(Synthetic geometry scene data)
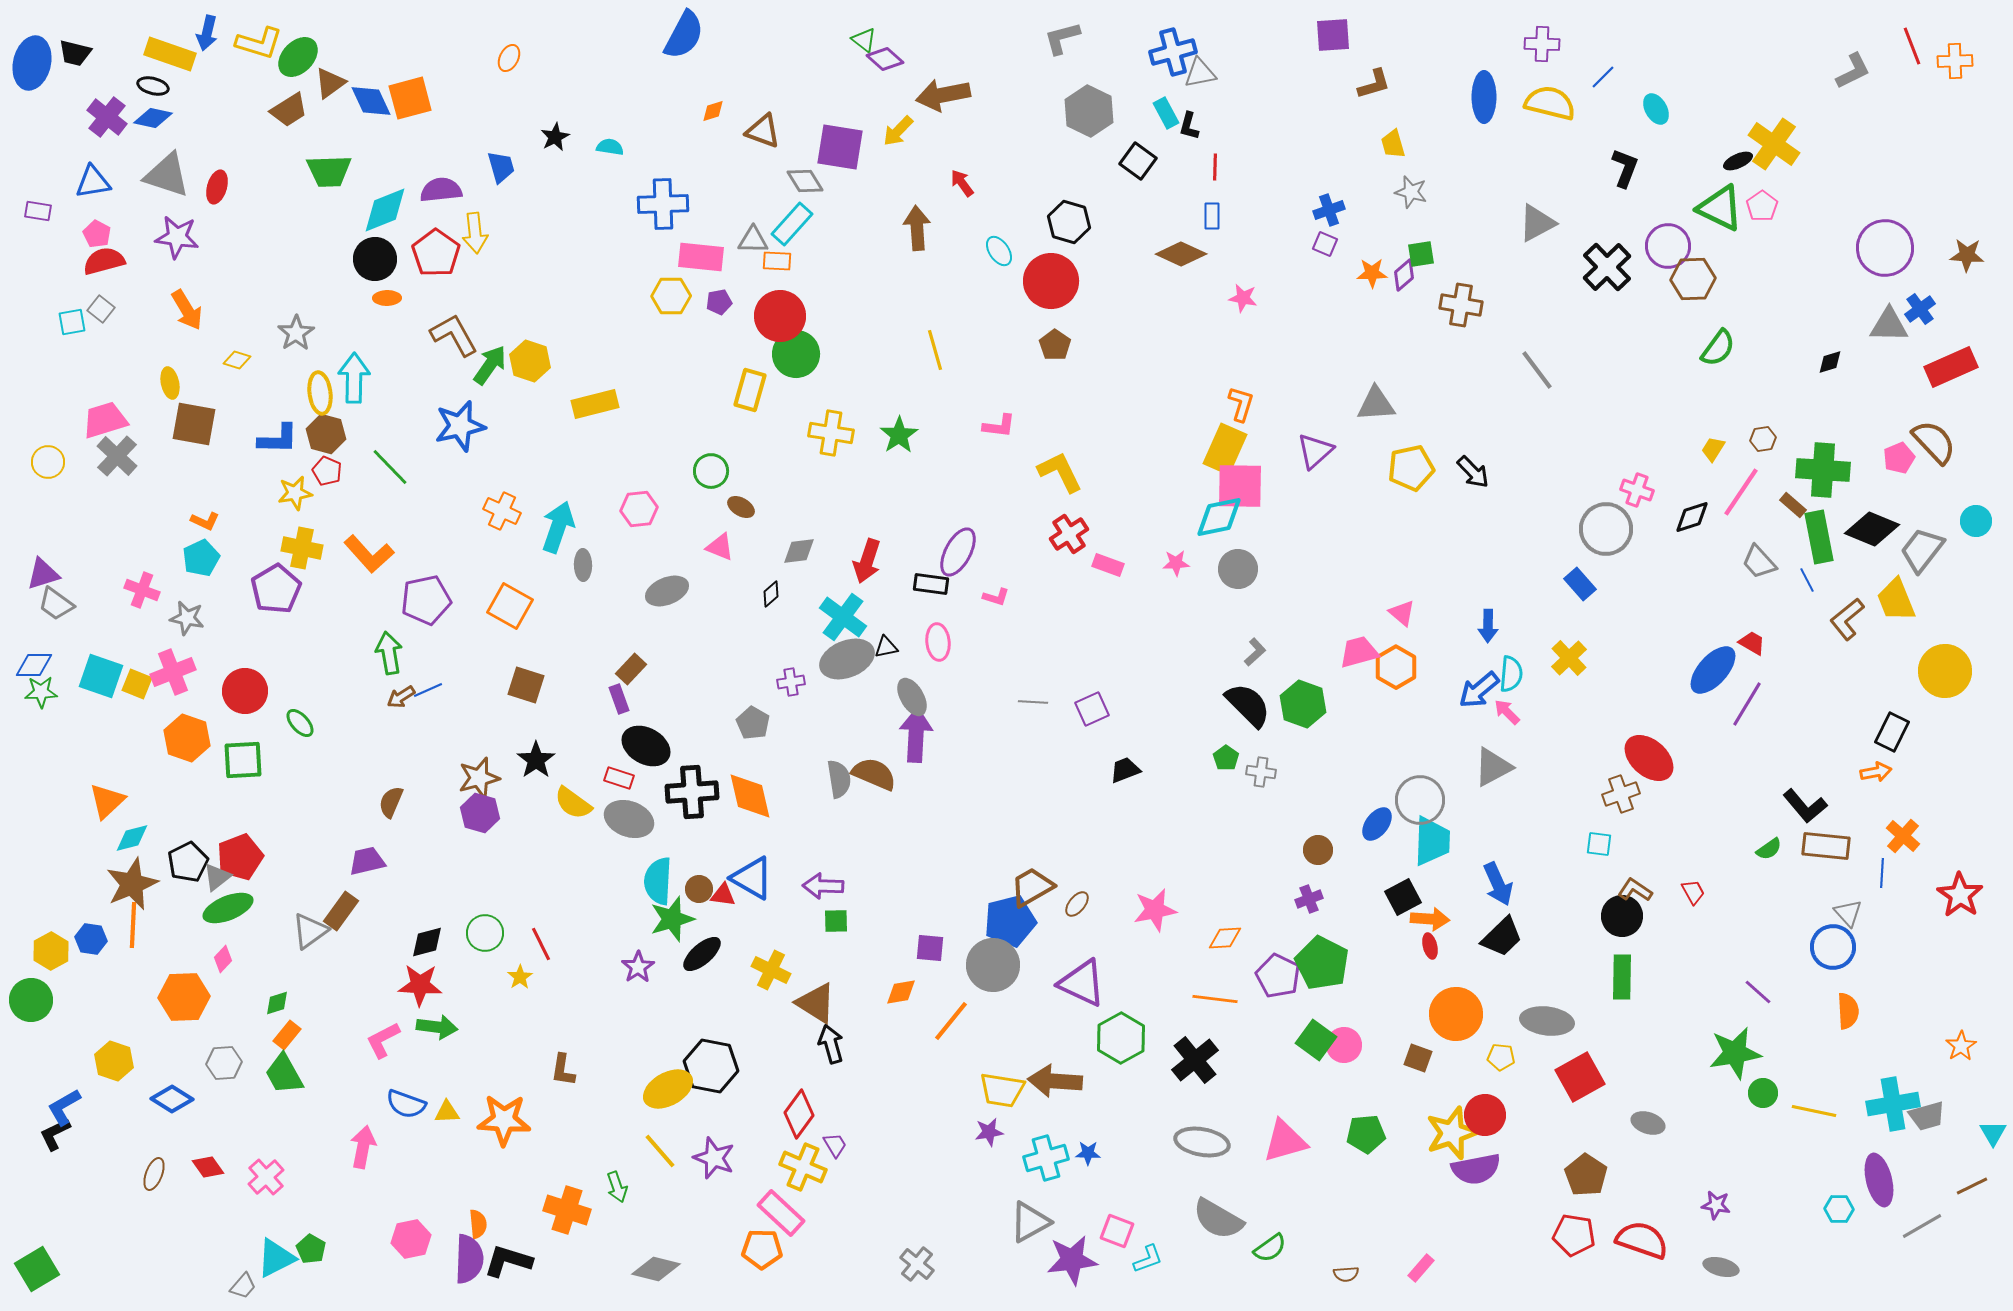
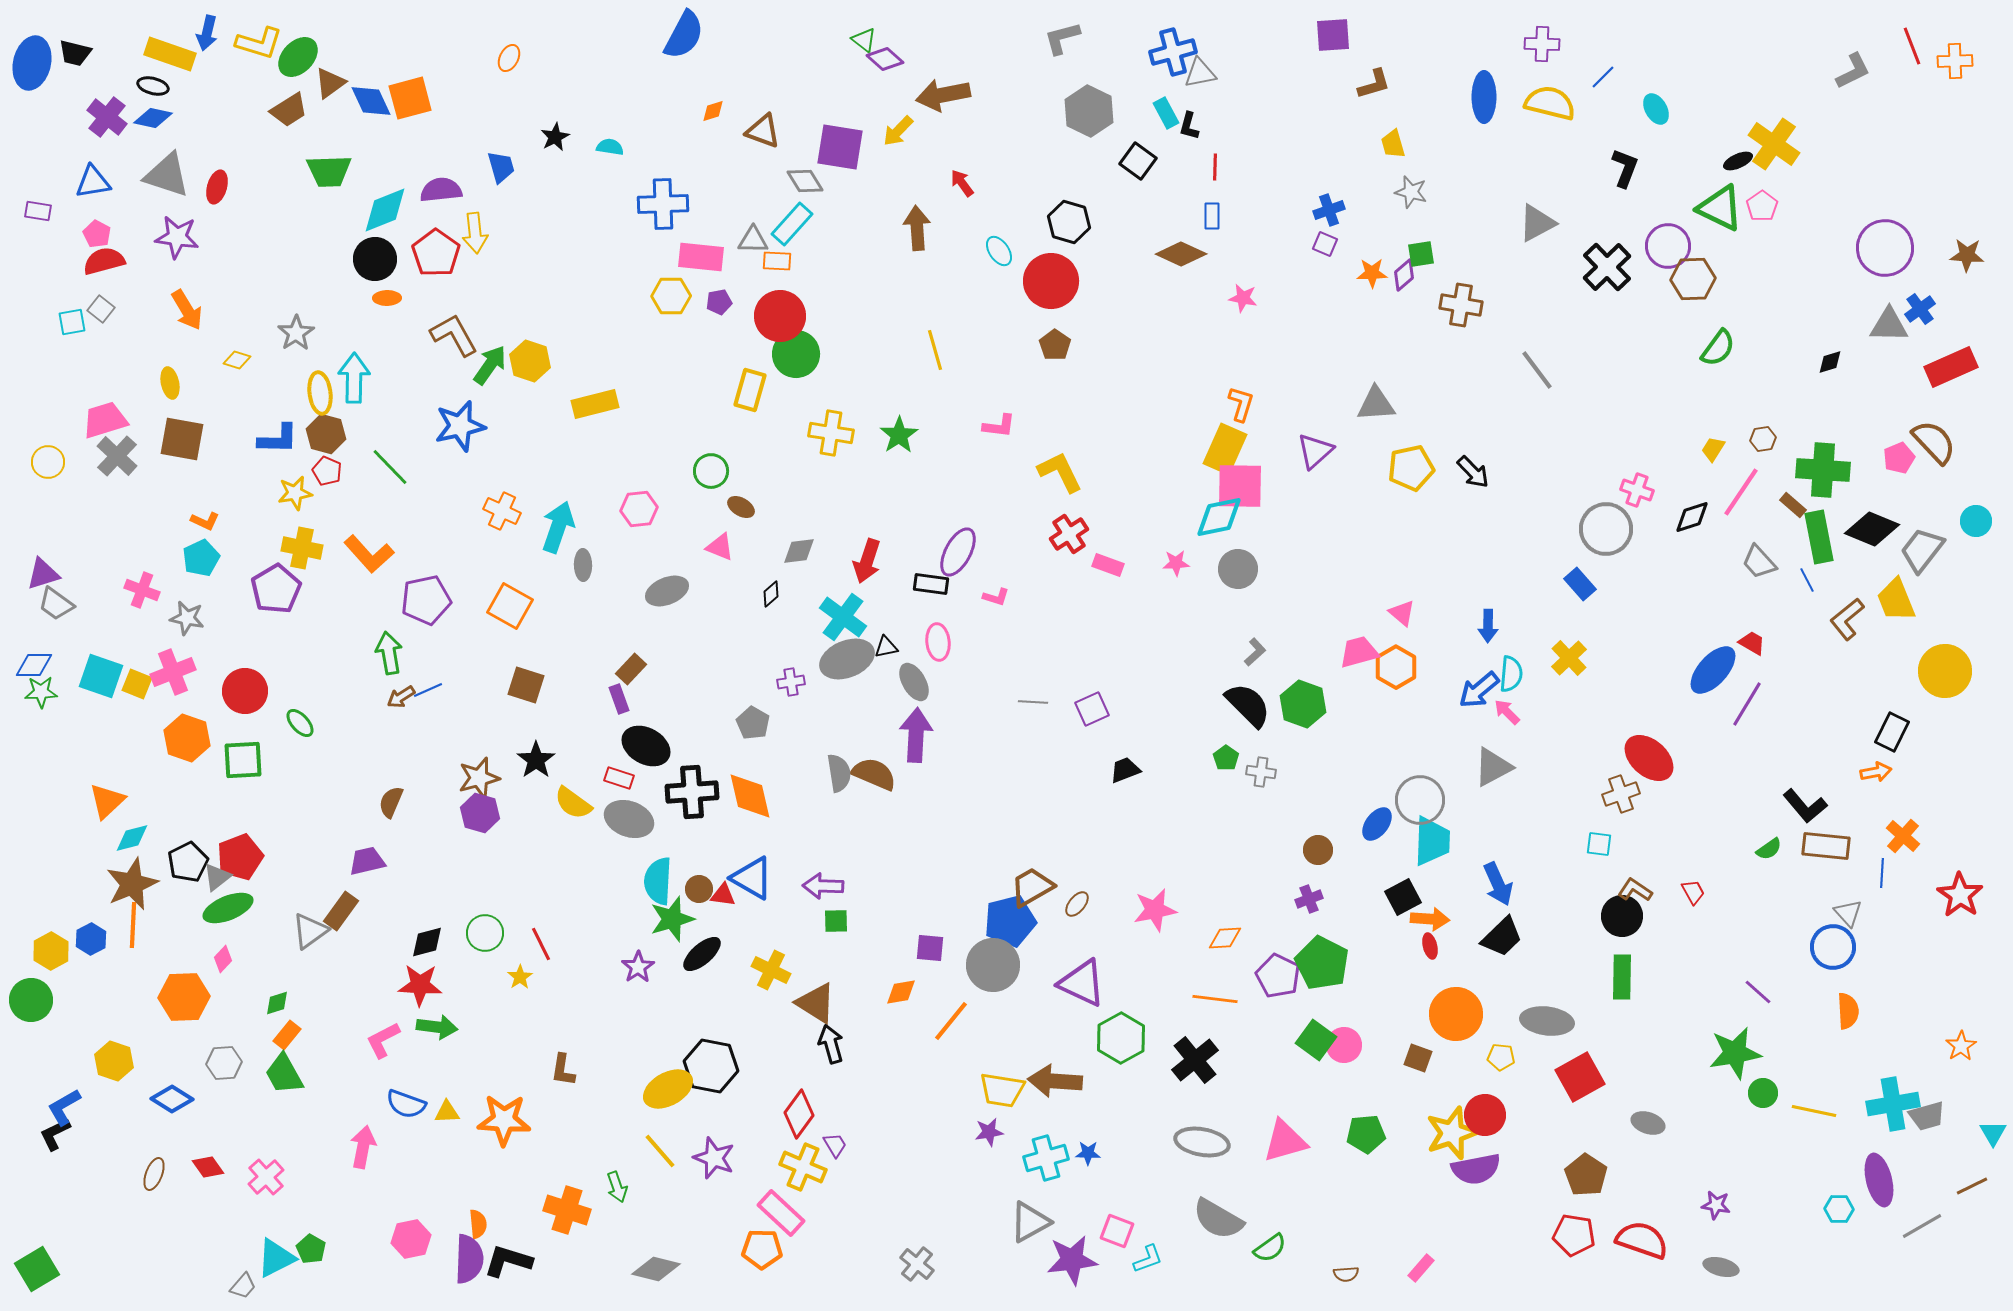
brown square at (194, 424): moved 12 px left, 15 px down
gray ellipse at (912, 697): moved 2 px right, 15 px up
gray semicircle at (839, 779): moved 6 px up
blue hexagon at (91, 939): rotated 24 degrees clockwise
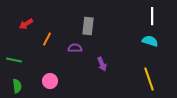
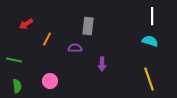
purple arrow: rotated 24 degrees clockwise
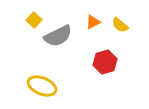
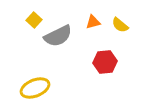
orange triangle: rotated 14 degrees clockwise
red hexagon: rotated 10 degrees clockwise
yellow ellipse: moved 7 px left, 2 px down; rotated 44 degrees counterclockwise
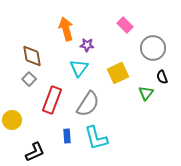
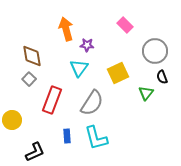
gray circle: moved 2 px right, 3 px down
gray semicircle: moved 4 px right, 1 px up
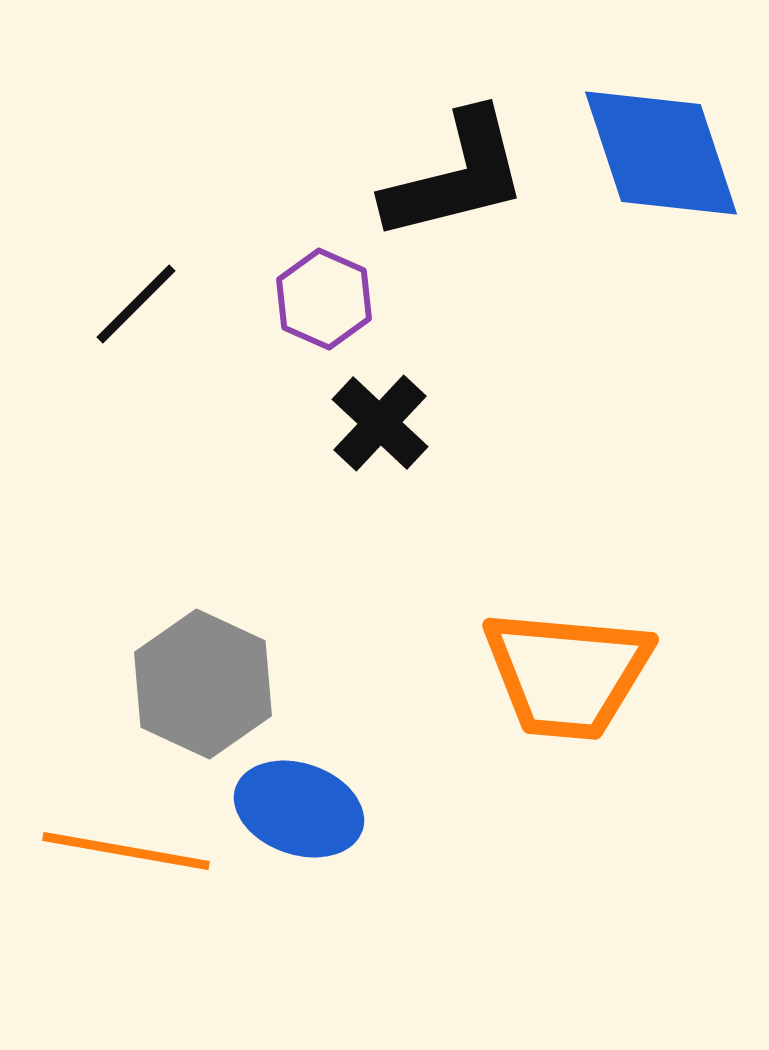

**TASK INSTRUCTIONS**.
The line containing "yellow ellipse: moved" marks the start: set down exactly that line and every line after it through the last line of the data, without any pictures.

**TASK ANSWER**.
yellow ellipse: moved 7 px left, 2 px down; rotated 44 degrees counterclockwise
gray circle: moved 2 px right, 3 px down
gray semicircle: moved 4 px right, 1 px up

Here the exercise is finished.